Working data Block Start
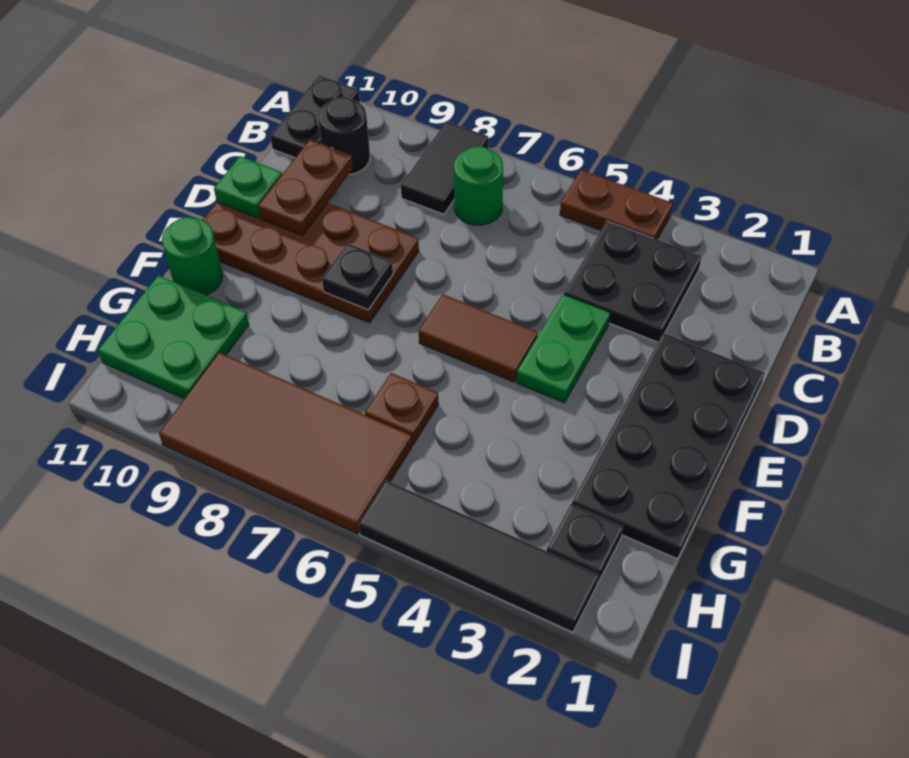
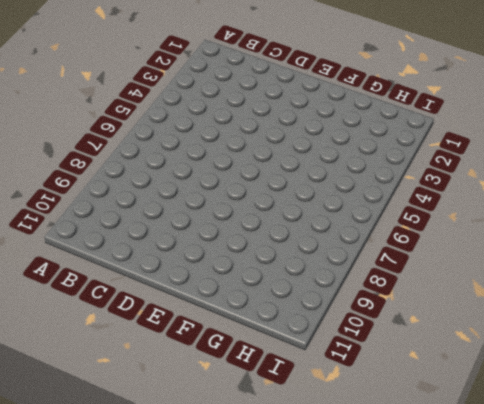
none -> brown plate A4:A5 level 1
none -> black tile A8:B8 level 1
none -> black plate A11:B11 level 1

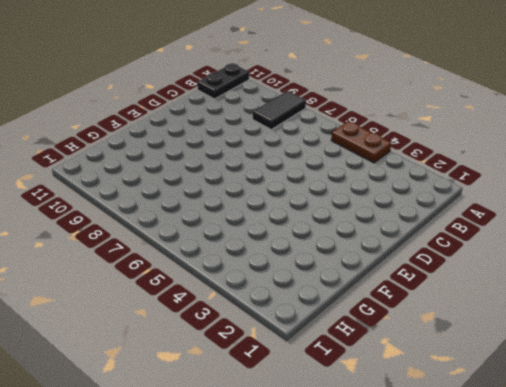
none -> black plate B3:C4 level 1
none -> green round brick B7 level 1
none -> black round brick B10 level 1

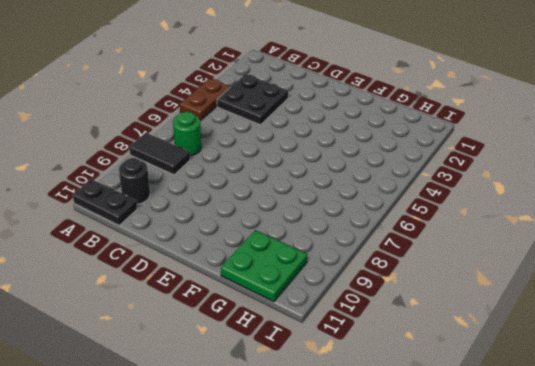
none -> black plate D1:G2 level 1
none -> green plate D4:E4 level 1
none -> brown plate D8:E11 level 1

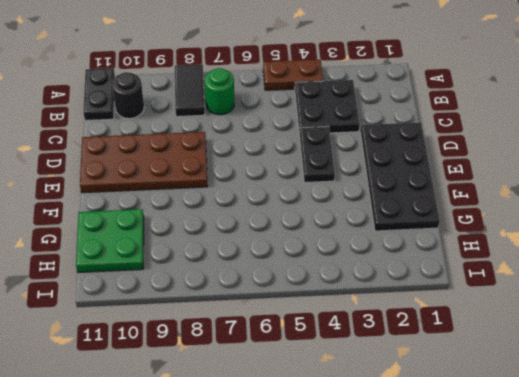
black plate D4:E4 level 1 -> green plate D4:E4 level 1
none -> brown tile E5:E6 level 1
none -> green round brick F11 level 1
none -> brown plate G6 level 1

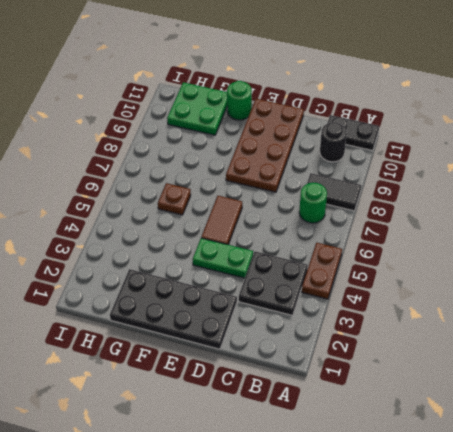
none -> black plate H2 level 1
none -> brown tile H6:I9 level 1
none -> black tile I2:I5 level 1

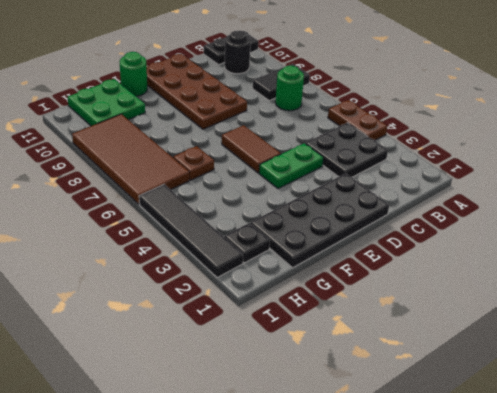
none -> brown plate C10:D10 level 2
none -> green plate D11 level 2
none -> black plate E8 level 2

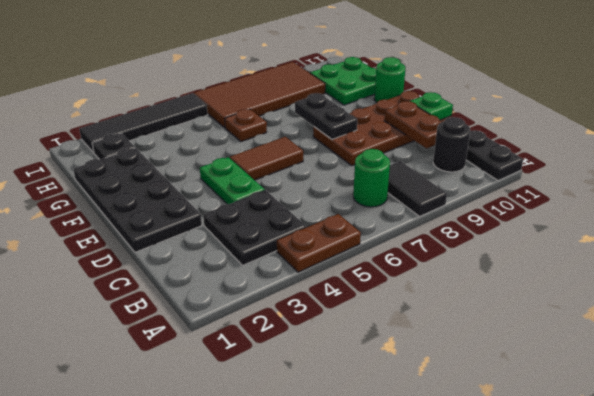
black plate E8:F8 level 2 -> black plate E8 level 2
Working data Block End
Working data Block Start
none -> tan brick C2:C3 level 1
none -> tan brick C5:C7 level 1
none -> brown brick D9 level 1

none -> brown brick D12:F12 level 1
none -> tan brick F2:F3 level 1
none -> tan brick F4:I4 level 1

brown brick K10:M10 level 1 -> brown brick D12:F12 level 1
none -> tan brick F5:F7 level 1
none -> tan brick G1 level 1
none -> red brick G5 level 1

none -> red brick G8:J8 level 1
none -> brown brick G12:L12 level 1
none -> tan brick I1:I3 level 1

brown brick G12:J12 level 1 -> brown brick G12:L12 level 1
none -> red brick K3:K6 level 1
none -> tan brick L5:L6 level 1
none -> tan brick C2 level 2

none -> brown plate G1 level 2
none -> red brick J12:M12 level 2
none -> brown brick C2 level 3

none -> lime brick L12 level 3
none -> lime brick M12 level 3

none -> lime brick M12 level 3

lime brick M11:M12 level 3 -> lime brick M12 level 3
Working data Block End
Working data Block Start
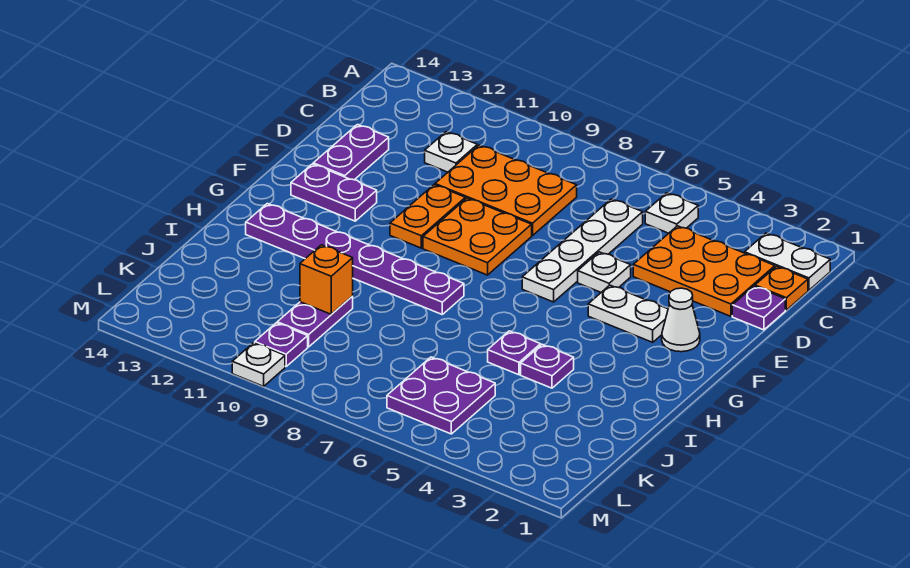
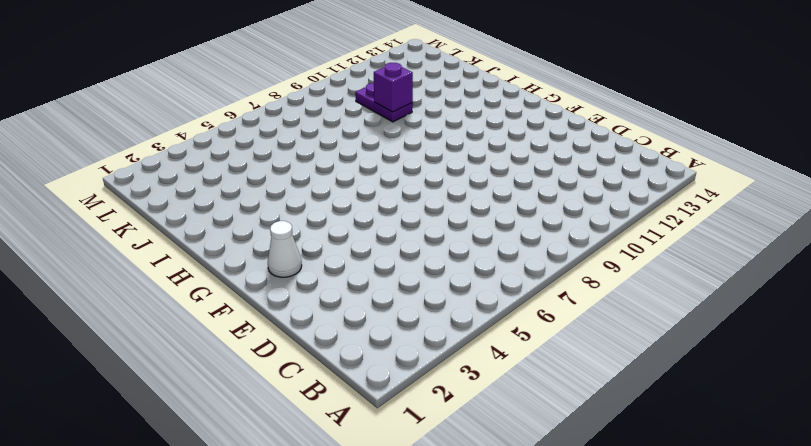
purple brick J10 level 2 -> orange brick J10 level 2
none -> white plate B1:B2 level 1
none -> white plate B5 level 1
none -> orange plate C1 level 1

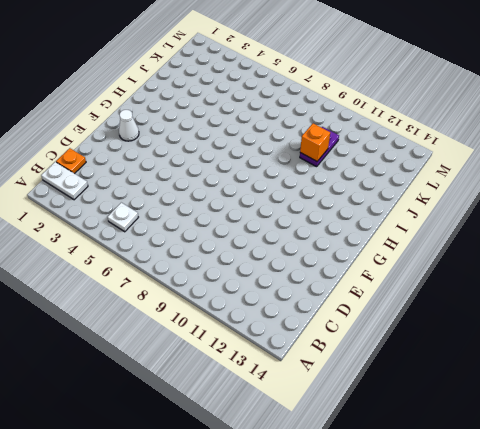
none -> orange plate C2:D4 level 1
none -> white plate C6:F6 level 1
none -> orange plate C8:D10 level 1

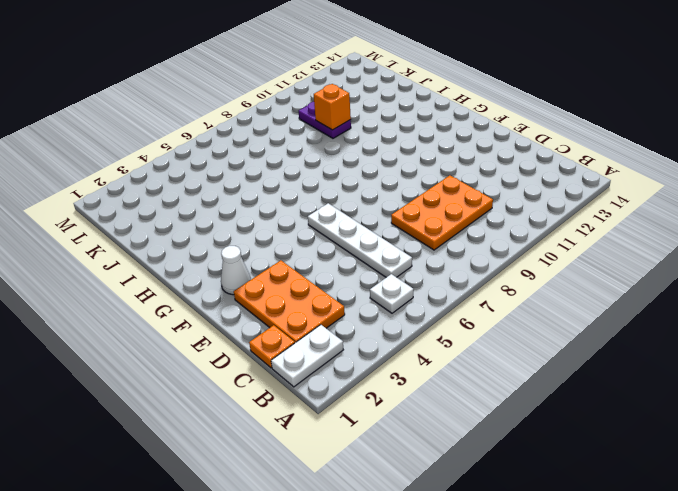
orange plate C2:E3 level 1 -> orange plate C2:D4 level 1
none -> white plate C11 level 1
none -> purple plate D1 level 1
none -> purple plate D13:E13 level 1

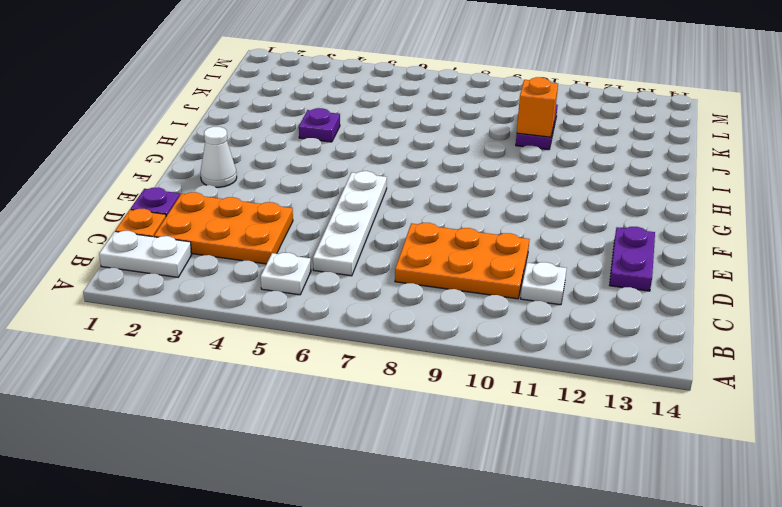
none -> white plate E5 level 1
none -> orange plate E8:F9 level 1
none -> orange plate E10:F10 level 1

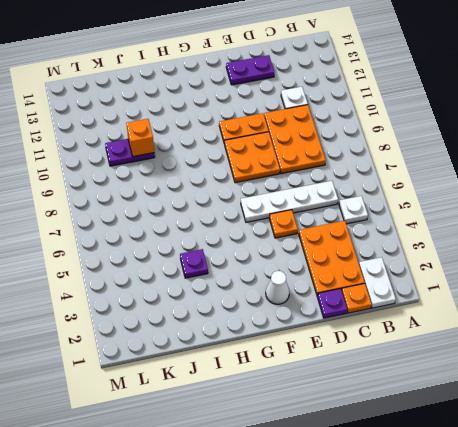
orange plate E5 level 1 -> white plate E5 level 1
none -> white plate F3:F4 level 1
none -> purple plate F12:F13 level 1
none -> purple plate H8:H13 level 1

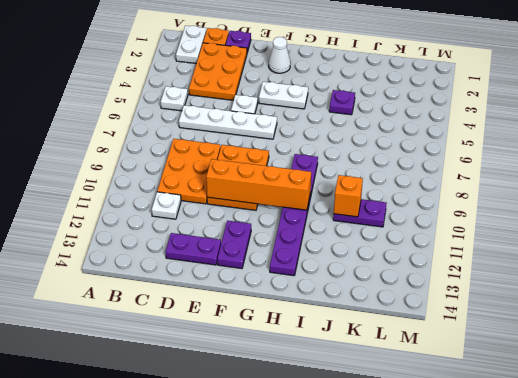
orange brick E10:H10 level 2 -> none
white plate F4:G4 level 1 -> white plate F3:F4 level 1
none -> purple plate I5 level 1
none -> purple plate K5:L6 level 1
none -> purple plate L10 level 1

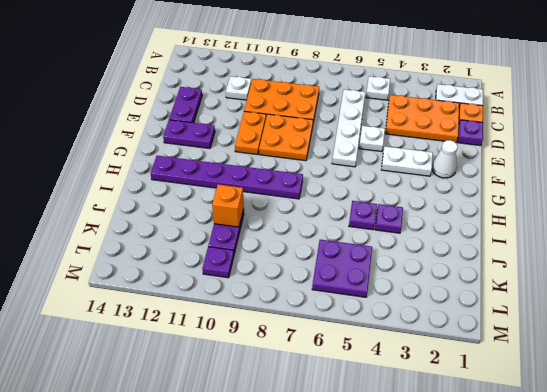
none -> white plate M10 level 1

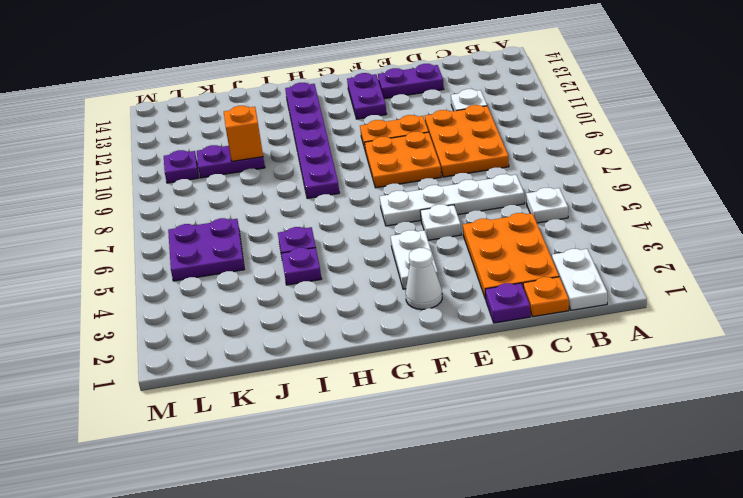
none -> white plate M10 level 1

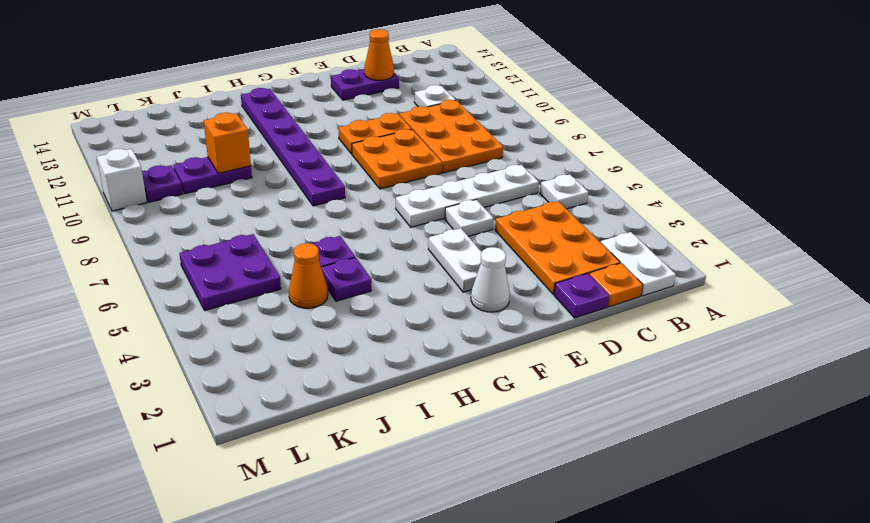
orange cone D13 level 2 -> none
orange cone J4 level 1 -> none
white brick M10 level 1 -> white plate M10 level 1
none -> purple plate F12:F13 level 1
Working data Block End
__Problem details__. Within the listing above, find the line containing "none -> brown plate A4:A5 level 1" and the line containing "none -> brown tile H6:I9 level 1". Transcribe them and everything between them exactly, leaving out the pictures.

__Finished task__.
none -> brown plate A4:A5 level 1
none -> black tile A8:B8 level 1
none -> black plate A11:B11 level 1

none -> black plate B3:C4 level 1
none -> green round brick B7 level 1
none -> black round brick B10 level 1

none -> black plate D1:G2 level 1
none -> green plate D4:E4 level 1
none -> brown plate D8:E11 level 1

black plate D4:E4 level 1 -> green plate D4:E4 level 1
none -> brown tile E5:E6 level 1
none -> green round brick F11 level 1
none -> brown plate G6 level 1

none -> black plate H2 level 1
none -> brown tile H6:I9 level 1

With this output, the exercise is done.